- _Work task_:
Only the lines with the string "lime" are needed; return each of them from the entries below.

- _Records for processing_:
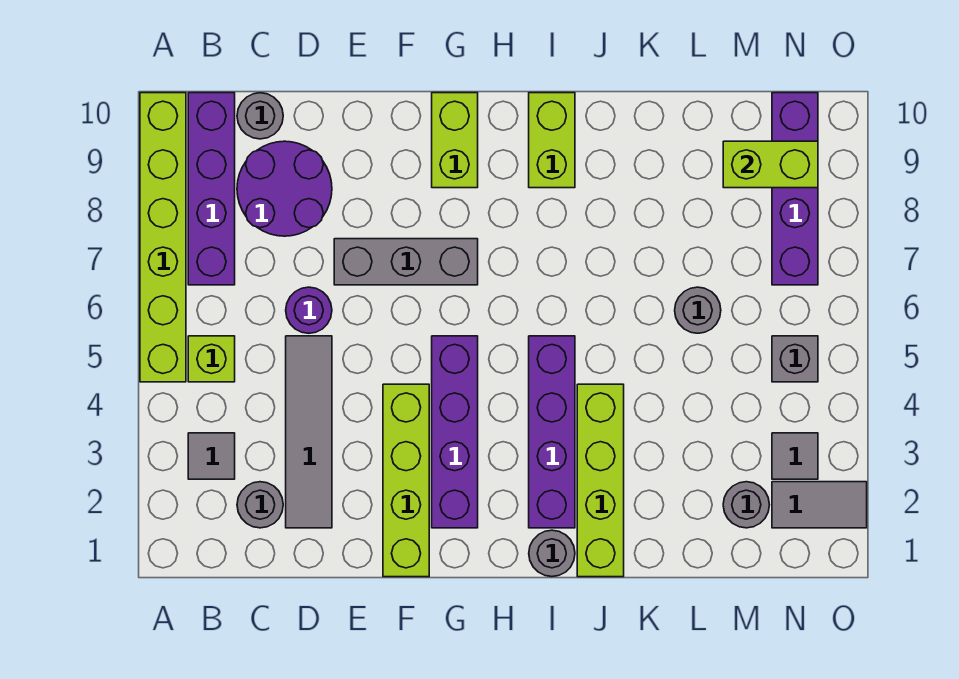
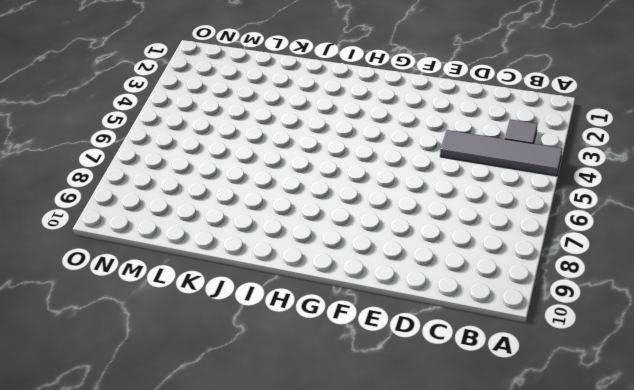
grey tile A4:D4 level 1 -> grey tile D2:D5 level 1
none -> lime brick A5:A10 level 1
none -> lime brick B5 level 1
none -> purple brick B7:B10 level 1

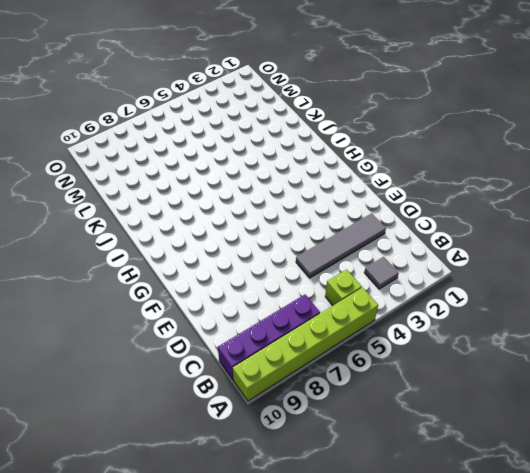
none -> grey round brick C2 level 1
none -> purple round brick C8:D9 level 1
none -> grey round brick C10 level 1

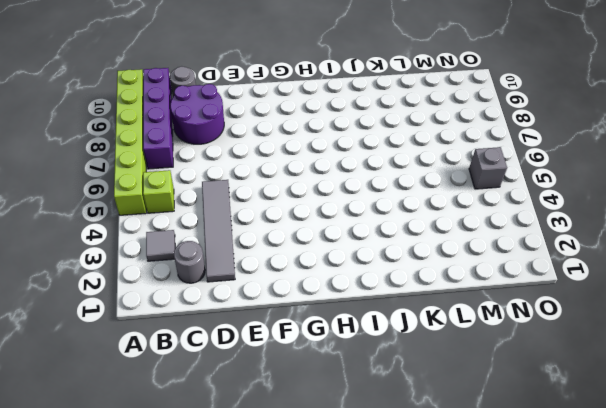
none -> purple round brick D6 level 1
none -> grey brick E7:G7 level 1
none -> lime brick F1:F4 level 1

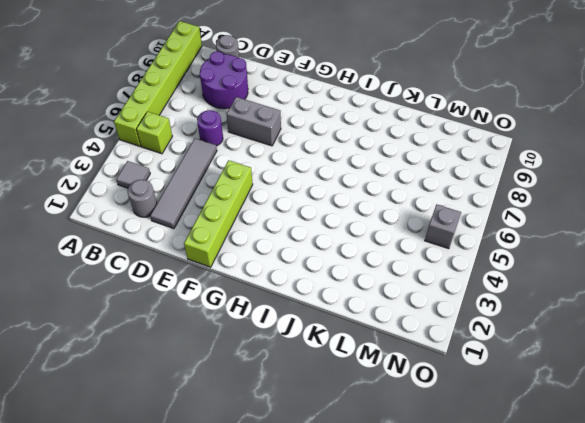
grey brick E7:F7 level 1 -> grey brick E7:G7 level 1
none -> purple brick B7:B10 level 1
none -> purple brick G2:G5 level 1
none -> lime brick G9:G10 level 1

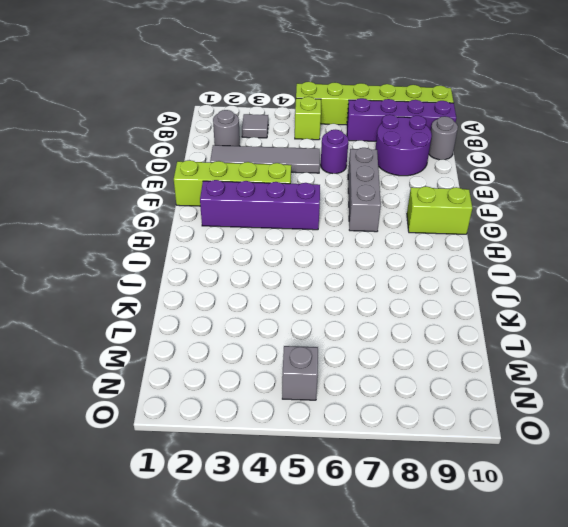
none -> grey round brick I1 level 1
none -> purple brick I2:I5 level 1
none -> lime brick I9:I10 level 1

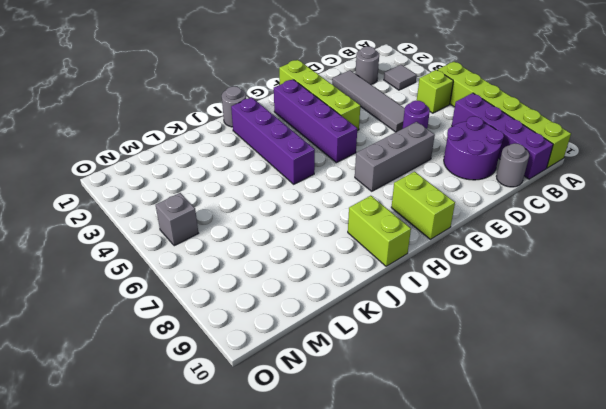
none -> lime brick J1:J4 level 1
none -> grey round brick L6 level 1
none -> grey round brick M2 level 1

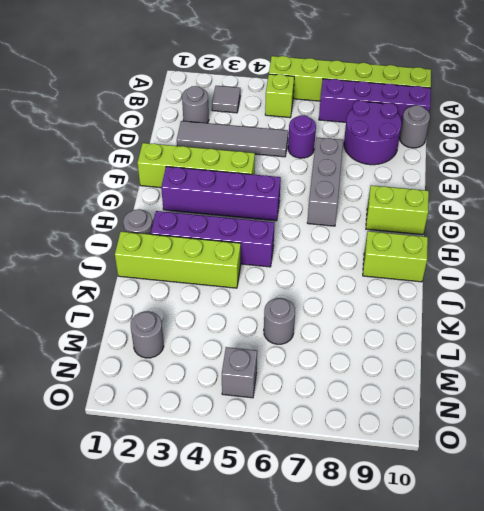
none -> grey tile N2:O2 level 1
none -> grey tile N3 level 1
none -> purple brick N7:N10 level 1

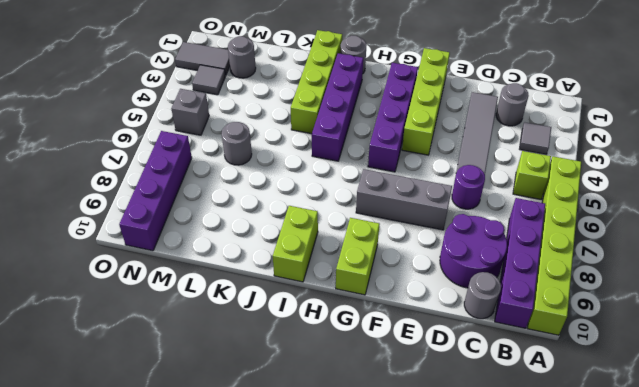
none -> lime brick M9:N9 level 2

- _Answer space_:
none -> lime brick A5:A10 level 1
none -> lime brick B5 level 1
none -> lime brick F1:F4 level 1
none -> lime brick G9:G10 level 1
none -> lime brick I9:I10 level 1
none -> lime brick J1:J4 level 1
none -> lime brick M9:N9 level 2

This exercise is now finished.